▶ _About this task_
Pull every line containing "szary" out of the listing below.

##############################

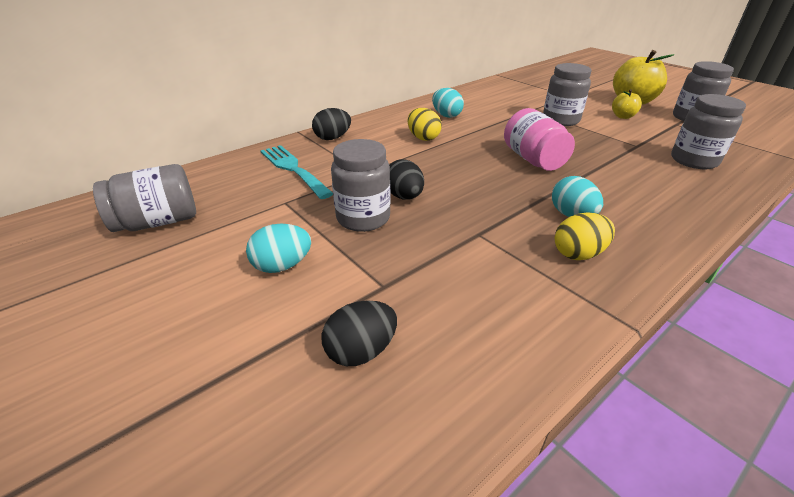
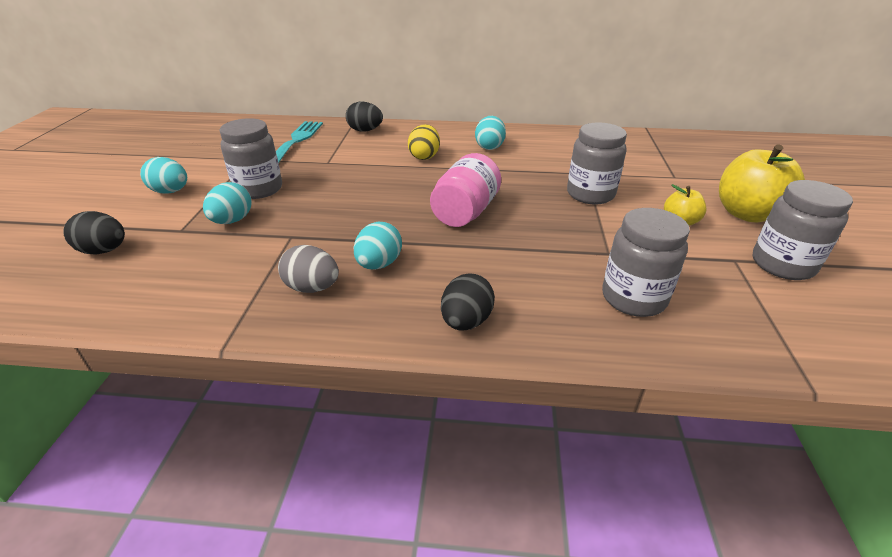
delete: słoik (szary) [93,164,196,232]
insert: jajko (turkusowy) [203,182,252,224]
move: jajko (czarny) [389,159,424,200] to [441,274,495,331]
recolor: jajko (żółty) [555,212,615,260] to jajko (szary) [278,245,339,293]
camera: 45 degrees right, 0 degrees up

##############################

▶ _Answer for the task_
delete: słoik (szary) [93,164,196,232]
recolor: jajko (żółty) [555,212,615,260] to jajko (szary) [278,245,339,293]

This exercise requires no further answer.